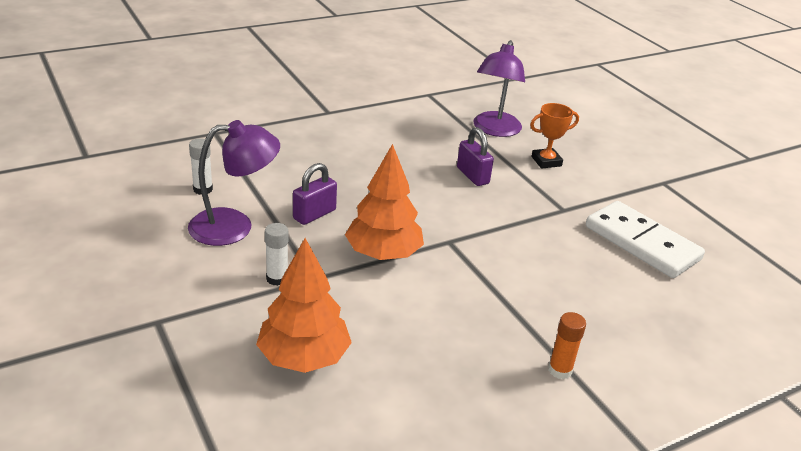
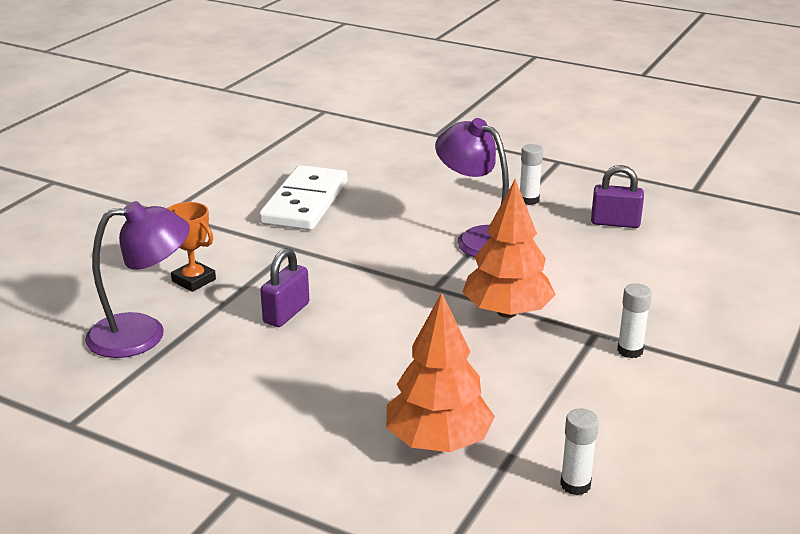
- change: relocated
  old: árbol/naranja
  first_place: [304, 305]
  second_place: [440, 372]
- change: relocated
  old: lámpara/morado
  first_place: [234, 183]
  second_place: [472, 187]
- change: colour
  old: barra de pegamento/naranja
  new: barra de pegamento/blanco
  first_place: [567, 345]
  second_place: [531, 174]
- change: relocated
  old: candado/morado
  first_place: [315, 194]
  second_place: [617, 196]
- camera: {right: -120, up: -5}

########################################

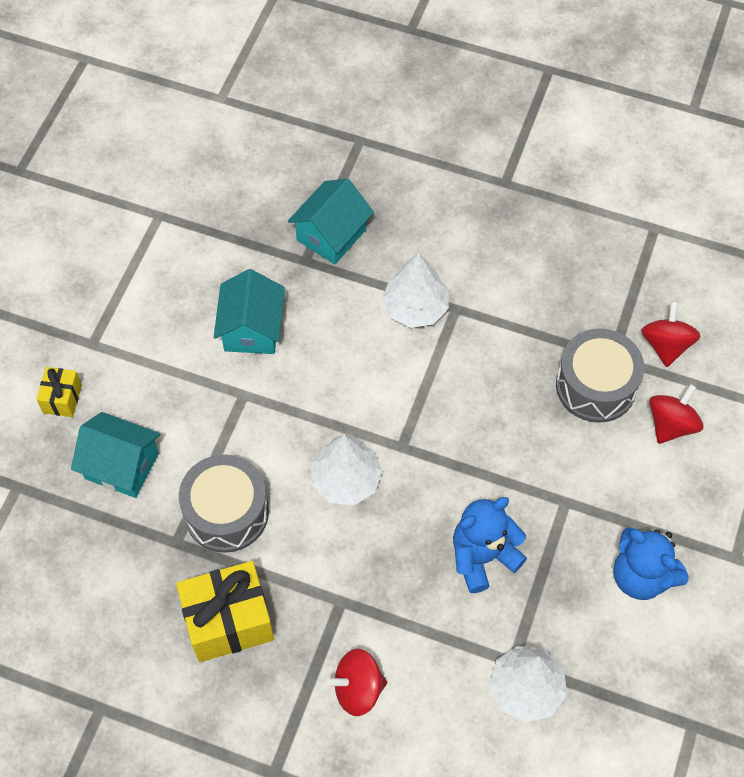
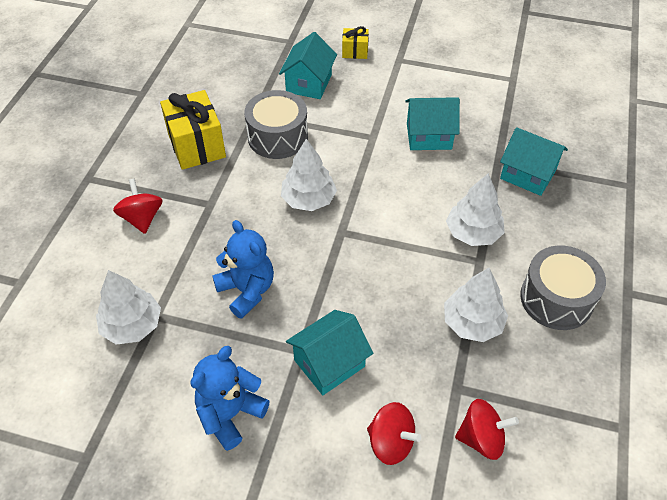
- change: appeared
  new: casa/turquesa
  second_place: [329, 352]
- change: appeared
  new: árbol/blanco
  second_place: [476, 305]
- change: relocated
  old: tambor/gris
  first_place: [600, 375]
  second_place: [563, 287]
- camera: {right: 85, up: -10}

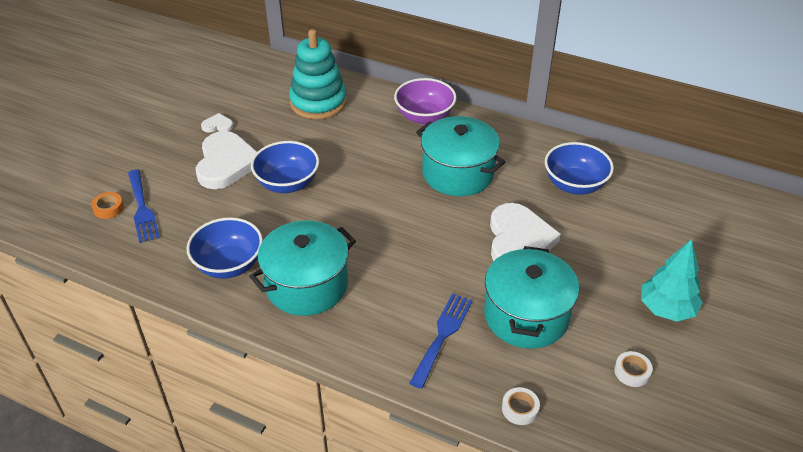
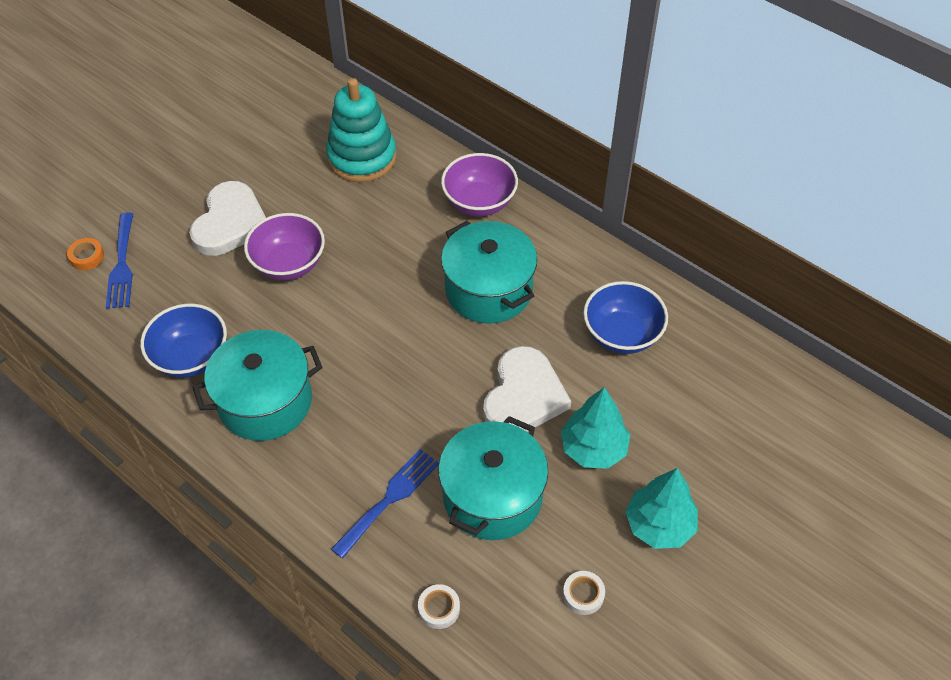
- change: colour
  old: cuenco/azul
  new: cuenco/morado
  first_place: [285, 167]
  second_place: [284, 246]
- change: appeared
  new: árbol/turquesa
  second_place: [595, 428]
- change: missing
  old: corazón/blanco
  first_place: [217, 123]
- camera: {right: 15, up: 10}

########################################

Search the records for the string "blanco", and copy every line that holds it.

| SOLVED EXERCISE |
  new: barra de pegamento/blanco
  new: árbol/blanco
  old: corazón/blanco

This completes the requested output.